**Assignment:**
Pick out and copy every line below that has the word "rocket".

START Data for review

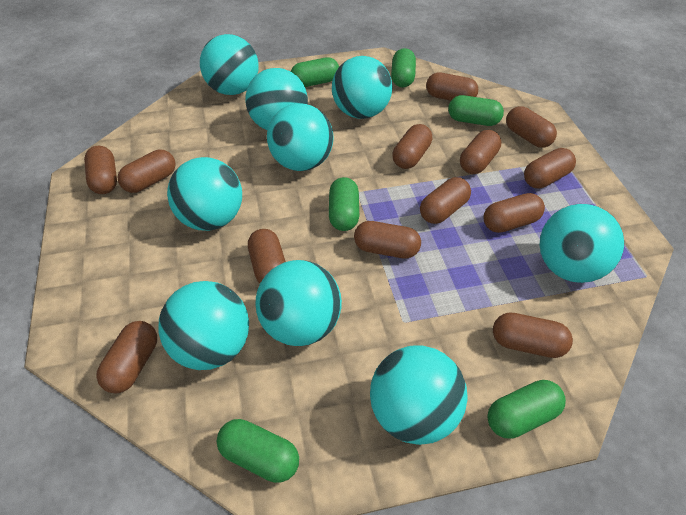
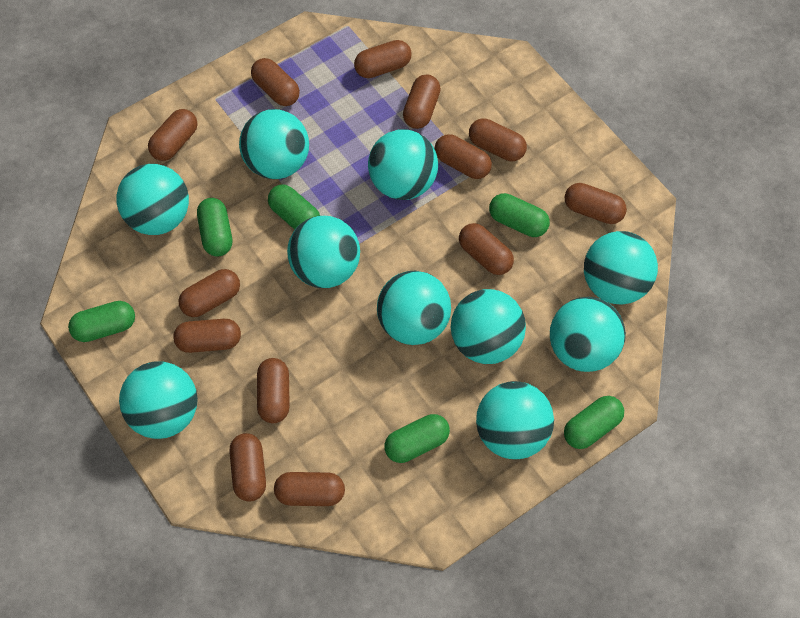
turquoise ball: 9 -> 10

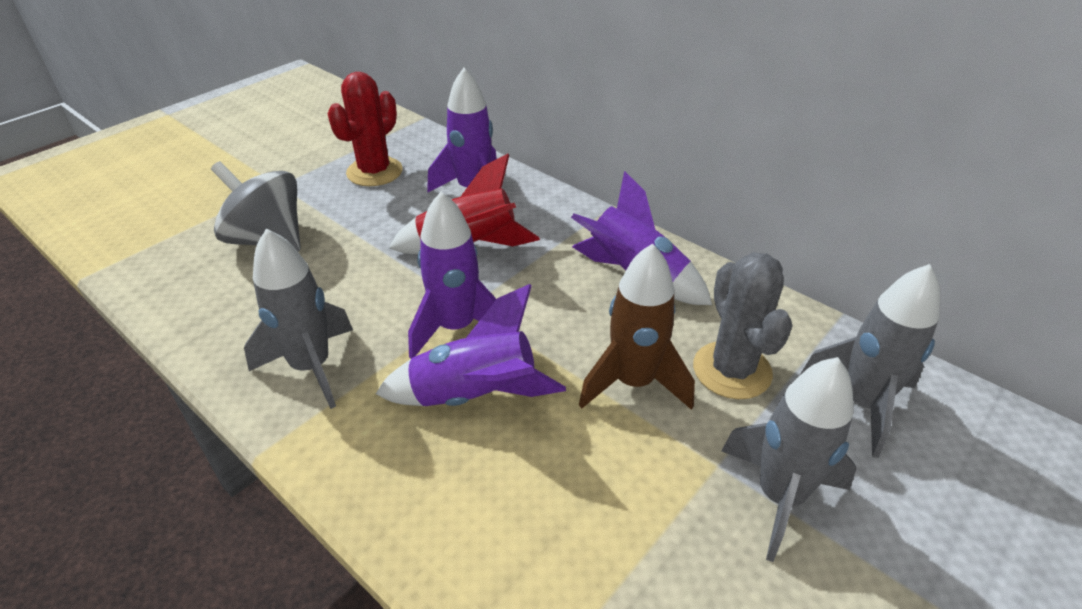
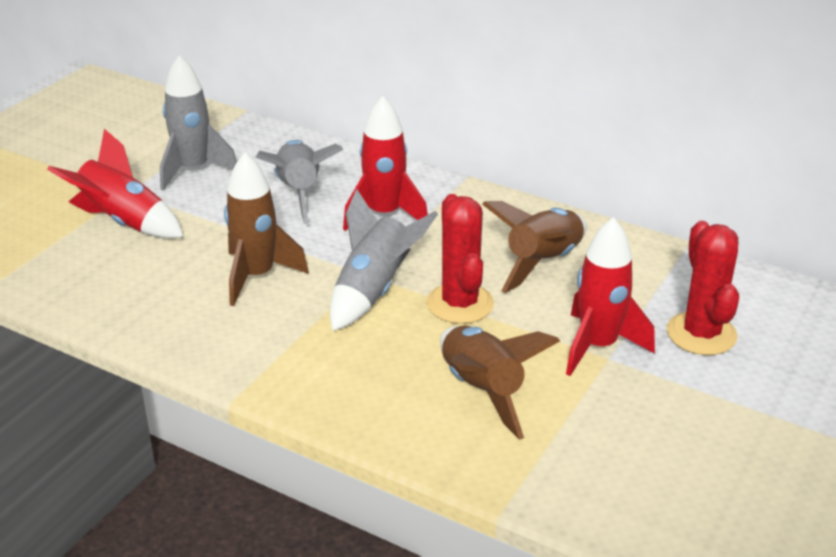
brown rocket: 1 -> 3
grey cactus: 1 -> 0
grey spinning top: 1 -> 0
purple rocket: 4 -> 0
red cactus: 1 -> 2
red rocket: 1 -> 3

END Data for review

**Response area:**
brown rocket: 1 -> 3
purple rocket: 4 -> 0
red rocket: 1 -> 3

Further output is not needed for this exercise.